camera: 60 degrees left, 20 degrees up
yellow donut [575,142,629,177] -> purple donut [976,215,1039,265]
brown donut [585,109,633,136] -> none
---
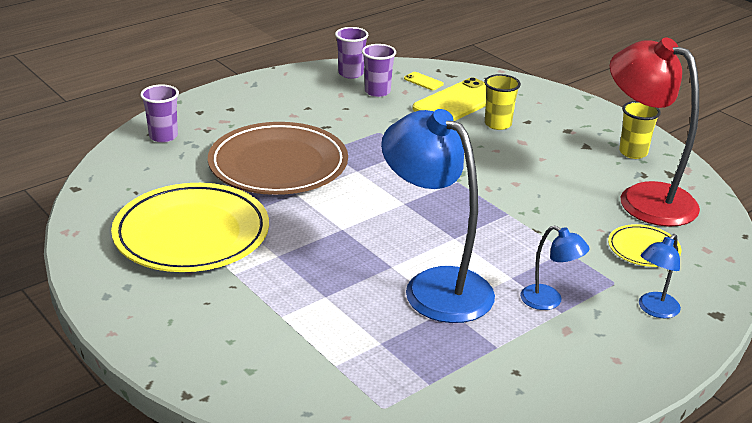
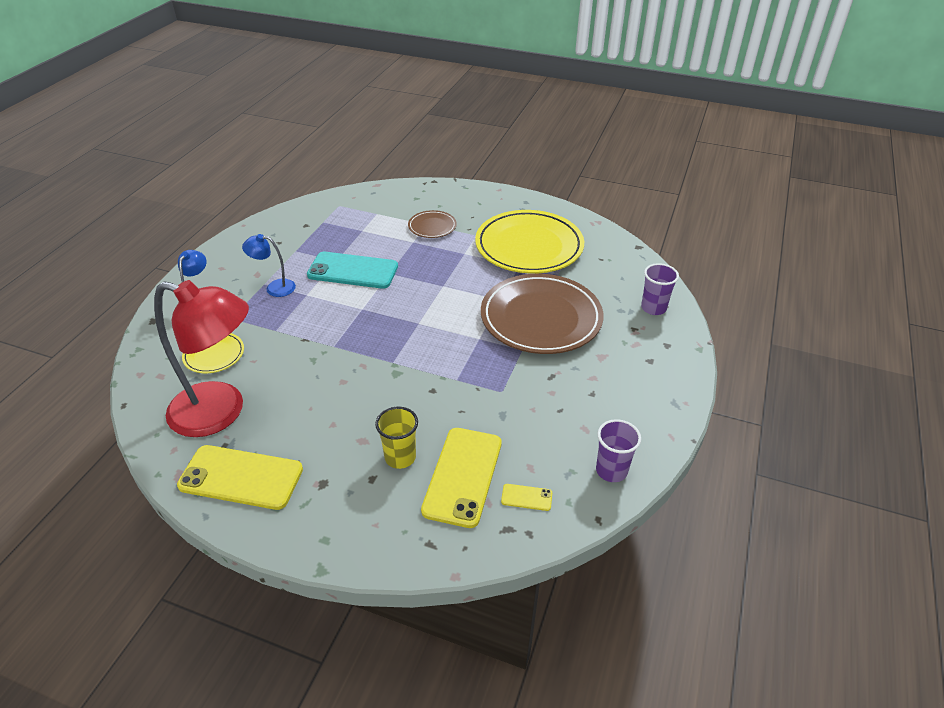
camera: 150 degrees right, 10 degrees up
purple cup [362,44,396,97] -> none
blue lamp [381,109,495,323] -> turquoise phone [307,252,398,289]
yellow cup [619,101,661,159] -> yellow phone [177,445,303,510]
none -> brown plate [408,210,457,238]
* * *
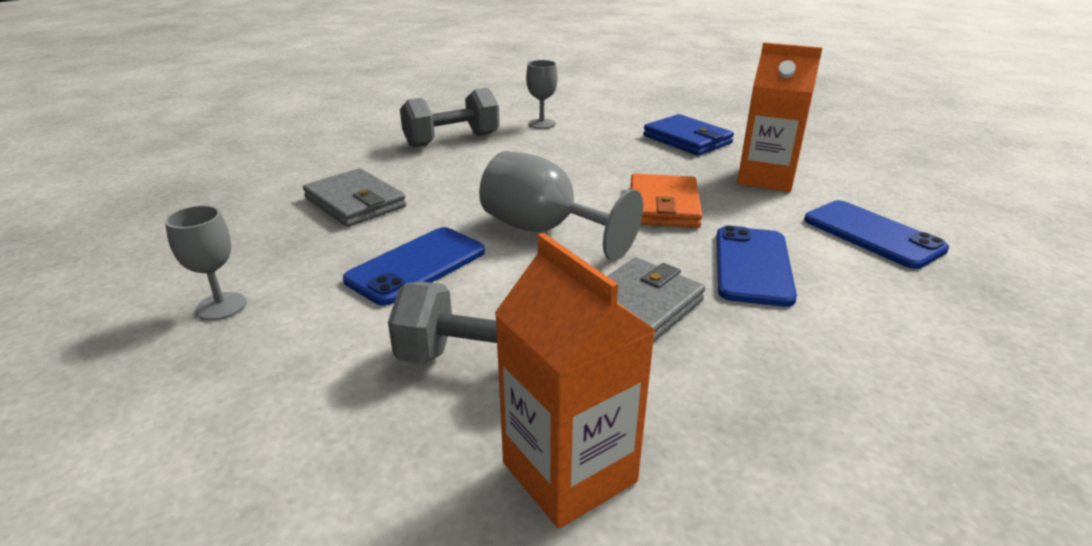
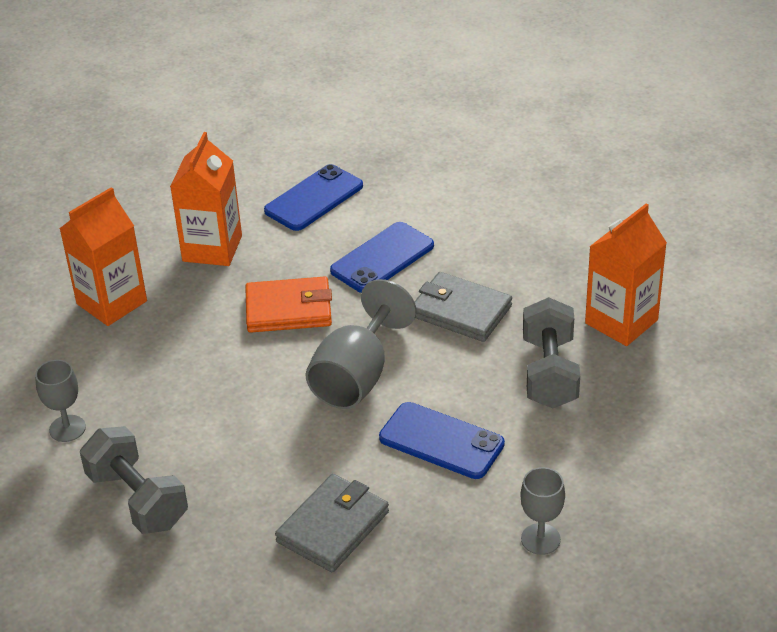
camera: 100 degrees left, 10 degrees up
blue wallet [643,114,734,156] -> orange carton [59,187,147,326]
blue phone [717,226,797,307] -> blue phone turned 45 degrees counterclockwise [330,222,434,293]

Problem ▸ Take the line above containing "camera: 150 degrees right, 10 degrees up", the line containing "none -> brown plate [408,210,457,238]", and all lines in between, and copy them exactly without anything else.

Exercise result ▸
camera: 150 degrees right, 10 degrees up
purple cup [362,44,396,97] -> none
blue lamp [381,109,495,323] -> turquoise phone [307,252,398,289]
yellow cup [619,101,661,159] -> yellow phone [177,445,303,510]
none -> brown plate [408,210,457,238]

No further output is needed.